__Instructions to follow__:
Below are some entries. Copy each line in them that holds "cyan".

__Entries shown__:
● ● ● ● ●
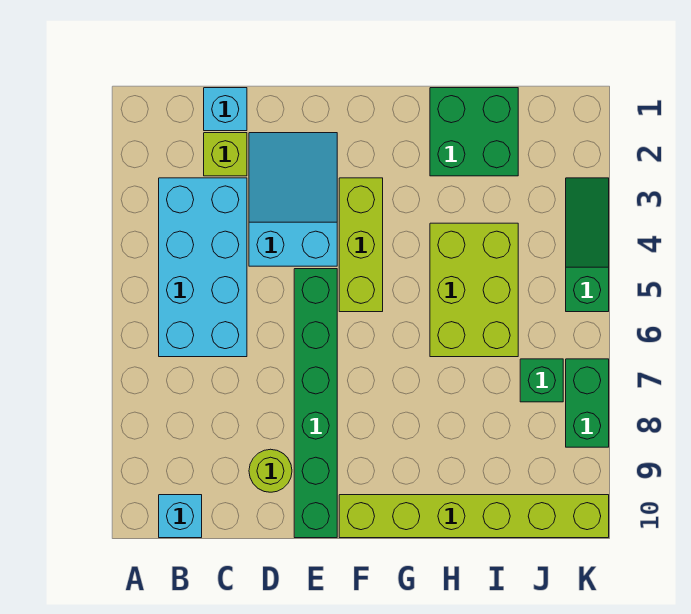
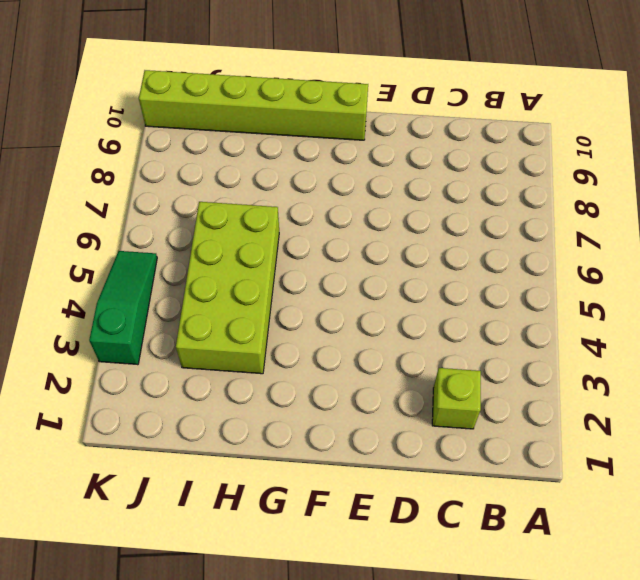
lime 2x4 brick [176,202,279,374] -> lime 2x3 brick [430,223,518,357]
green 1x3 slope [89,251,157,365] -> green 1x3 slope turned to [566,178,609,312]
none -> cyan 2x4 brick [159,178,247,357]
none -> cyan 1x1 brick [159,495,202,538]
none -> cyan 1x1 brick [204,88,247,131]

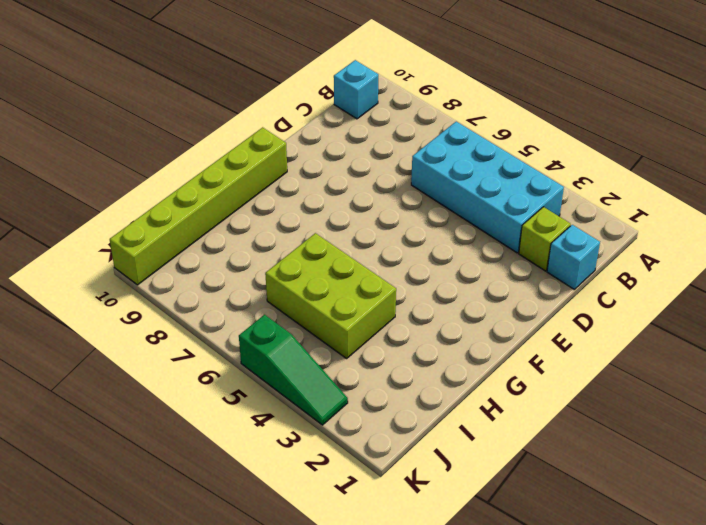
none -> cyan 2x3 slope [249,133,337,266]
none -> lime 1x1 round brick [249,449,292,492]
none -> green 1x6 brick [294,269,337,538]

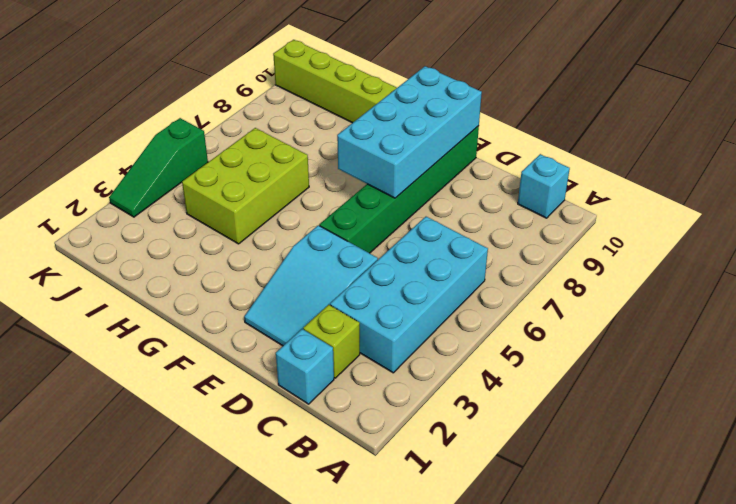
cyan 2x4 brick [337,66,482,198] -> none
none -> lime 1x1 round brick [249,449,292,492]
none -> lime 1x3 brick [339,178,383,312]
none -> green 2x2 brick [430,88,518,176]

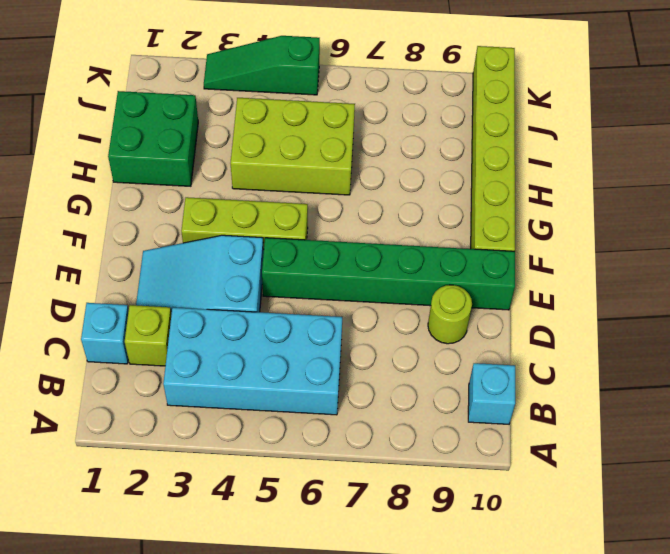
none -> green 1x1 brick [520,359,563,402]
none -> green 1x2 brick [566,359,609,447]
● ● ● ● ●
__Solution to the exercise__:
none -> cyan 2x4 brick [159,178,247,357]
none -> cyan 1x1 brick [159,495,202,538]
none -> cyan 1x1 brick [204,88,247,131]
none -> cyan 2x3 slope [249,133,337,266]
cyan 2x4 brick [337,66,482,198] -> none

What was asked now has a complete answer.